_Stored data:_

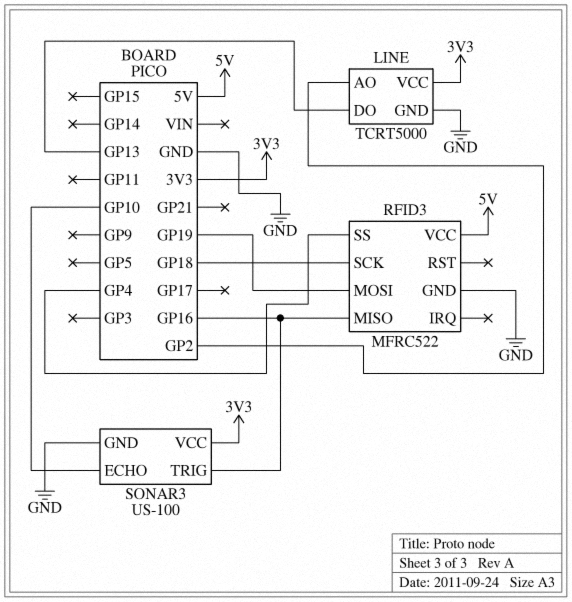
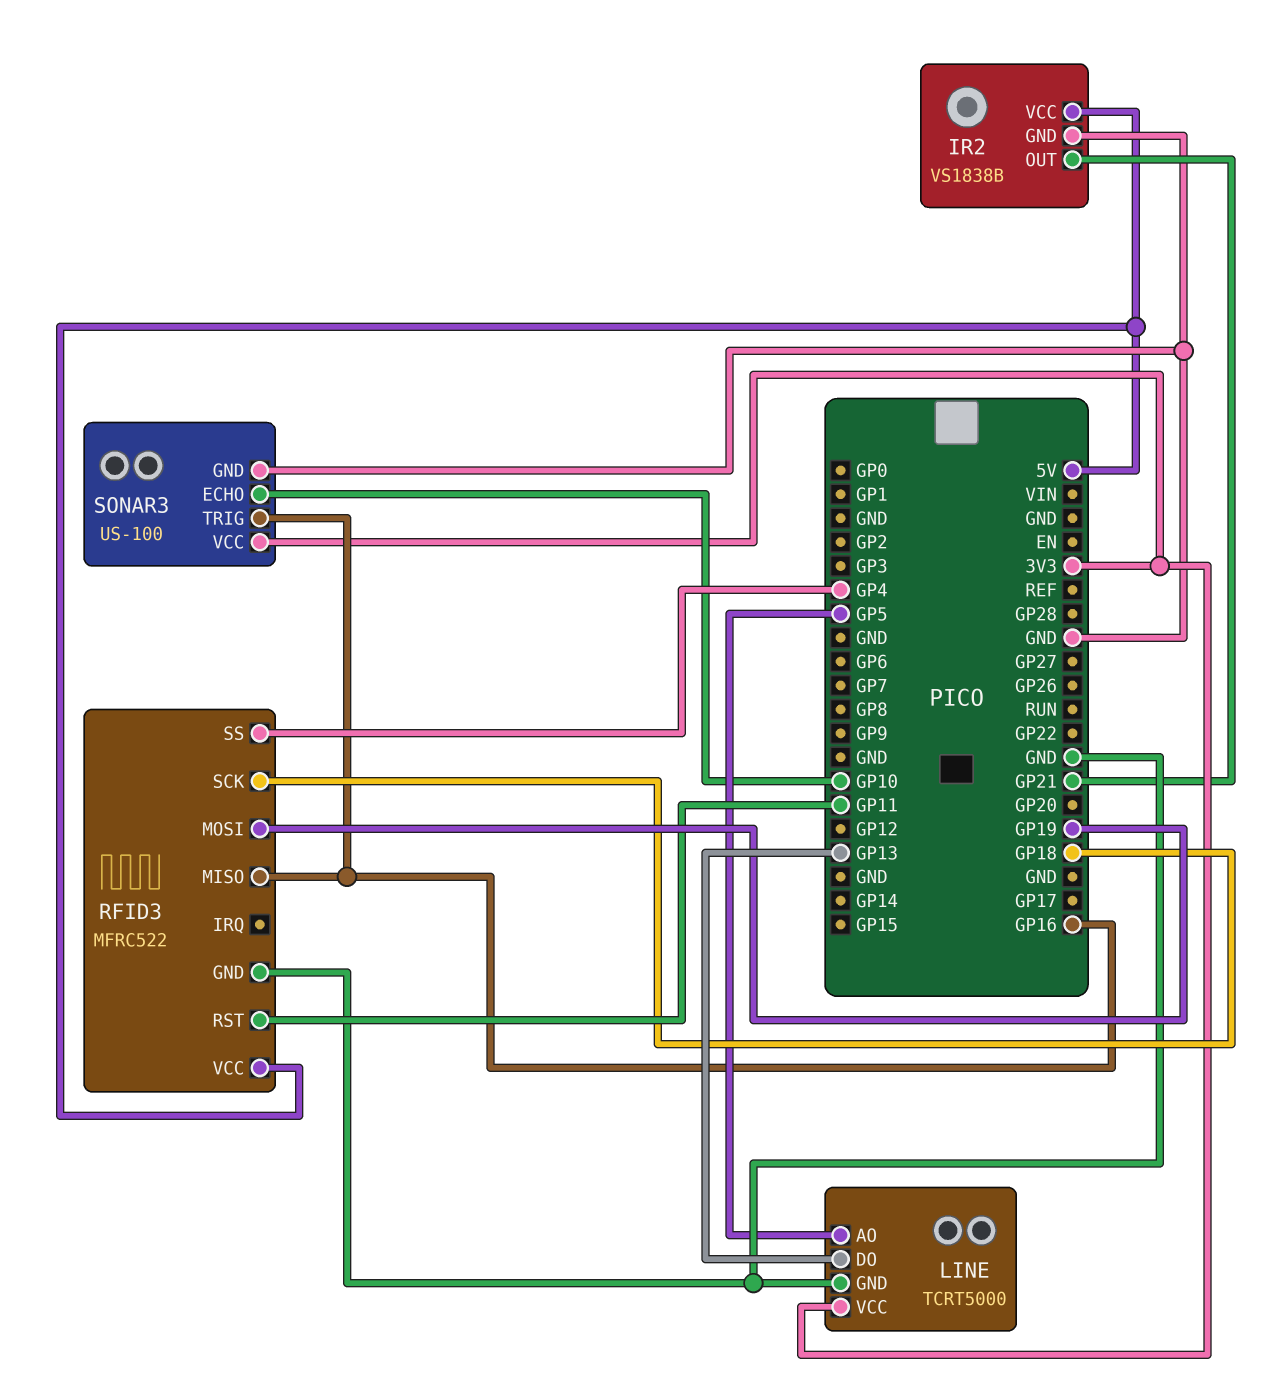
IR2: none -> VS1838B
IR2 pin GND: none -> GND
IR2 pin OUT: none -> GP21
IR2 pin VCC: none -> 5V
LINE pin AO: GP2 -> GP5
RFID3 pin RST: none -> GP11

_What to do:_ The data above must be reproduced exactly, without any of its pictures.

_Reply:_
IR2: none -> VS1838B
IR2 pin GND: none -> GND
IR2 pin OUT: none -> GP21
IR2 pin VCC: none -> 5V
LINE pin AO: GP2 -> GP5
RFID3 pin RST: none -> GP11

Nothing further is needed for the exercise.